[[ DATASET CONTENT open ]]

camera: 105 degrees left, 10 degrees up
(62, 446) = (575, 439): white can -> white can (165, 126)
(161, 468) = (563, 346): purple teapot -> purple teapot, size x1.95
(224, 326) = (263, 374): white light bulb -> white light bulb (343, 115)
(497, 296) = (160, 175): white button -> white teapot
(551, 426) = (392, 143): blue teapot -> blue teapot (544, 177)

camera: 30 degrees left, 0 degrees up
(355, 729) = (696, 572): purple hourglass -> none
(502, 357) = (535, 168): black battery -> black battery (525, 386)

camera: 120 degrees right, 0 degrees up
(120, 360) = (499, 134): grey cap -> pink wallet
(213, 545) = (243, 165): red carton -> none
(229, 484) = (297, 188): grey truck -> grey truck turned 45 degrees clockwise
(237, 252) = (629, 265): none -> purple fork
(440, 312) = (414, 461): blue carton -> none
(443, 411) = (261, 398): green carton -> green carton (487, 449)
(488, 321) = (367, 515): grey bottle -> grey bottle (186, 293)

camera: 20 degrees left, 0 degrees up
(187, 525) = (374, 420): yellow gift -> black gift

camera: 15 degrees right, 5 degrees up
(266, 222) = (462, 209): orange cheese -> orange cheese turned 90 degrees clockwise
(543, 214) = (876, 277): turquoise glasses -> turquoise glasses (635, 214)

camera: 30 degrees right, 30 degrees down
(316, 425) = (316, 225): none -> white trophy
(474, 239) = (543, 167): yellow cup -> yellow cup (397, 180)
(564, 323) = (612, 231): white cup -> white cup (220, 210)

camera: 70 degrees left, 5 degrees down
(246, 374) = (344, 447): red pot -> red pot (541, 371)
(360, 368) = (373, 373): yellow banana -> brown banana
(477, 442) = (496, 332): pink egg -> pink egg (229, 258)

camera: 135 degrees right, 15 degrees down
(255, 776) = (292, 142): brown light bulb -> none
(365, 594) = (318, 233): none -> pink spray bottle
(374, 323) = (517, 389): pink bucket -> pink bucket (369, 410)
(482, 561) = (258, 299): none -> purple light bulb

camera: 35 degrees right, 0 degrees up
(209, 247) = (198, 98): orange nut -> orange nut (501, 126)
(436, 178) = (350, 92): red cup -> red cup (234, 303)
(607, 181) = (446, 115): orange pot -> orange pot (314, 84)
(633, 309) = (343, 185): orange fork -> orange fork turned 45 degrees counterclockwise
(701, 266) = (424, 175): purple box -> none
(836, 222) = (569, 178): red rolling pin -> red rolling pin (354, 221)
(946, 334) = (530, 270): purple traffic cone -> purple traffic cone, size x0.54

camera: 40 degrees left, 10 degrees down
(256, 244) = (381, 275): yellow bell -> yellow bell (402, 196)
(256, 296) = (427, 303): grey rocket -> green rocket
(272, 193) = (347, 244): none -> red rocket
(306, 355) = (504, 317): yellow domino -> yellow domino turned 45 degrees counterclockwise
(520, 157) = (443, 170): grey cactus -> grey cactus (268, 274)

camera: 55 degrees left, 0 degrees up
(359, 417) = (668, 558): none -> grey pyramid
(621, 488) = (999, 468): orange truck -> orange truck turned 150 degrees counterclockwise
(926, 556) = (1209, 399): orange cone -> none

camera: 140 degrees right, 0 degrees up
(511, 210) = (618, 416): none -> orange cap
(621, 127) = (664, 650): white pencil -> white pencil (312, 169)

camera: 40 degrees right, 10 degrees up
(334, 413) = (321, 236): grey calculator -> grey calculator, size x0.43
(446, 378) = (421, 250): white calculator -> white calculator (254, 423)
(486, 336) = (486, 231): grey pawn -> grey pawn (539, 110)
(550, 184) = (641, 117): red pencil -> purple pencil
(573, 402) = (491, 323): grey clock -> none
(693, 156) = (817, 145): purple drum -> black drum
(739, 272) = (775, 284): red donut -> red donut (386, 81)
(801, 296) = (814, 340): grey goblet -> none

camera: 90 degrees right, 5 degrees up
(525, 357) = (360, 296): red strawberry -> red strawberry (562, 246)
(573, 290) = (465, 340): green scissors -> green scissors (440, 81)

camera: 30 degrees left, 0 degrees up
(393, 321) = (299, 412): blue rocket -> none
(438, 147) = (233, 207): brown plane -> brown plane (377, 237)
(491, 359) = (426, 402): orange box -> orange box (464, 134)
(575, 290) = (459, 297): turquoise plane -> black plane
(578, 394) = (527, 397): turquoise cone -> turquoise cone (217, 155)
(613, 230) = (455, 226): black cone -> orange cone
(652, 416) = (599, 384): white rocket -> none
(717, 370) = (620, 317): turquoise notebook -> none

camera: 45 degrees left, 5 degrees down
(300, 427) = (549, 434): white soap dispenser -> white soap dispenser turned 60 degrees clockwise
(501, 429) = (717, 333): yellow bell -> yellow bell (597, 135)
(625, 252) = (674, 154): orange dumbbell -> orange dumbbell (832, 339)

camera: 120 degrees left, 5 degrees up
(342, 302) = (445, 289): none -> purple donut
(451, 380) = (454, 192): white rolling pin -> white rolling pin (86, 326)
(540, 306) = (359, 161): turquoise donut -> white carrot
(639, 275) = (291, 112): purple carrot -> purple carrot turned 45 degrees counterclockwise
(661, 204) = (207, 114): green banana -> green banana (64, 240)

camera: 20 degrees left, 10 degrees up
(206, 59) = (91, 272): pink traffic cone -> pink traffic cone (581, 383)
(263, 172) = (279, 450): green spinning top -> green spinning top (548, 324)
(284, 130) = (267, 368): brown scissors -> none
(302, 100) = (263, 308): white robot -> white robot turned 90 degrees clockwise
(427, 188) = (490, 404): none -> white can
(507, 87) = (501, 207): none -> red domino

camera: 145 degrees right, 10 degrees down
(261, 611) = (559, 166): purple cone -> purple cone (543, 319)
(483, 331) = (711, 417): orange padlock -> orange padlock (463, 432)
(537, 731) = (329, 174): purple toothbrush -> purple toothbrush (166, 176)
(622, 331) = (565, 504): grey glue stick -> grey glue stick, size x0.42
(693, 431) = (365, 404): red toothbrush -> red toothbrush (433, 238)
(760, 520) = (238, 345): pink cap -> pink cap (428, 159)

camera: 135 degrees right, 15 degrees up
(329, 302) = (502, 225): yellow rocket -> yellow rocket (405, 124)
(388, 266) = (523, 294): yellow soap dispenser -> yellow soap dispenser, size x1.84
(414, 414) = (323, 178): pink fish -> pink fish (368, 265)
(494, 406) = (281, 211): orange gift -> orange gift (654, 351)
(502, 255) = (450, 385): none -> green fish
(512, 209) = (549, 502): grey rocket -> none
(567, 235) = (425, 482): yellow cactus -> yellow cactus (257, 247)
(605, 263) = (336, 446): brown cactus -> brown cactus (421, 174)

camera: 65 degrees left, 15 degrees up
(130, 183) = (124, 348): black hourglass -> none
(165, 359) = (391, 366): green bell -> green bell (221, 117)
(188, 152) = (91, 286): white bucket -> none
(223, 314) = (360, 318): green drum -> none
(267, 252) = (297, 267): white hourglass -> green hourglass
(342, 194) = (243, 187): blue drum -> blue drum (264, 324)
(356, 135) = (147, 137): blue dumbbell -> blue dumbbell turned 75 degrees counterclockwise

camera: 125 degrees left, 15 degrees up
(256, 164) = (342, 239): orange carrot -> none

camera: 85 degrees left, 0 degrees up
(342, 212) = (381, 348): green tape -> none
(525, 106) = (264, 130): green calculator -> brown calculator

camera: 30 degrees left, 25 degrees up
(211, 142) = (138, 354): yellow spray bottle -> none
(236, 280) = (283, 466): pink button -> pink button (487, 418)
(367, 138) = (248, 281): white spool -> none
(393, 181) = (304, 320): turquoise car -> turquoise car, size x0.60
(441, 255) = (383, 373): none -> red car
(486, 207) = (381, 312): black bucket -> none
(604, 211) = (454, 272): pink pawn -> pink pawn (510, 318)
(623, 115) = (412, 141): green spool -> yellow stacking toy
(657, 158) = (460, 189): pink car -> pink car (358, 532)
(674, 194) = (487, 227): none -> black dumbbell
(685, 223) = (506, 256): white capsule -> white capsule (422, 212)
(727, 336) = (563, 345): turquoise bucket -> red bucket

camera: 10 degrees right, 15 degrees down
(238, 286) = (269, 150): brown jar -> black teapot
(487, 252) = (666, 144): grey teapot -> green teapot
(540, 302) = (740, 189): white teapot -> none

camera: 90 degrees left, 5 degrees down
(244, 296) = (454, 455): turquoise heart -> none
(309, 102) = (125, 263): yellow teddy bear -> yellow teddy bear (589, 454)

[[ DATASET CONTENT closed ]]

• _ASSIGNED TASK_:
When you reach the line in the material above that holds "(266, 222) = (462, 209): orange", begin reproducing lines exactly, and stop after the line that holds "(306, 355) = (504, 317): yellow".

• _ANSWER TO THIS EXERCISE_:
(266, 222) = (462, 209): orange cheese -> orange cheese turned 90 degrees clockwise
(543, 214) = (876, 277): turquoise glasses -> turquoise glasses (635, 214)

camera: 30 degrees right, 30 degrees down
(316, 425) = (316, 225): none -> white trophy
(474, 239) = (543, 167): yellow cup -> yellow cup (397, 180)
(564, 323) = (612, 231): white cup -> white cup (220, 210)

camera: 70 degrees left, 5 degrees down
(246, 374) = (344, 447): red pot -> red pot (541, 371)
(360, 368) = (373, 373): yellow banana -> brown banana
(477, 442) = (496, 332): pink egg -> pink egg (229, 258)

camera: 135 degrees right, 15 degrees down
(255, 776) = (292, 142): brown light bulb -> none
(365, 594) = (318, 233): none -> pink spray bottle
(374, 323) = (517, 389): pink bucket -> pink bucket (369, 410)
(482, 561) = (258, 299): none -> purple light bulb

camera: 35 degrees right, 0 degrees up
(209, 247) = (198, 98): orange nut -> orange nut (501, 126)
(436, 178) = (350, 92): red cup -> red cup (234, 303)
(607, 181) = (446, 115): orange pot -> orange pot (314, 84)
(633, 309) = (343, 185): orange fork -> orange fork turned 45 degrees counterclockwise
(701, 266) = (424, 175): purple box -> none
(836, 222) = (569, 178): red rolling pin -> red rolling pin (354, 221)
(946, 334) = (530, 270): purple traffic cone -> purple traffic cone, size x0.54

camera: 40 degrees left, 10 degrees down
(256, 244) = (381, 275): yellow bell -> yellow bell (402, 196)
(256, 296) = (427, 303): grey rocket -> green rocket
(272, 193) = (347, 244): none -> red rocket
(306, 355) = (504, 317): yellow domino -> yellow domino turned 45 degrees counterclockwise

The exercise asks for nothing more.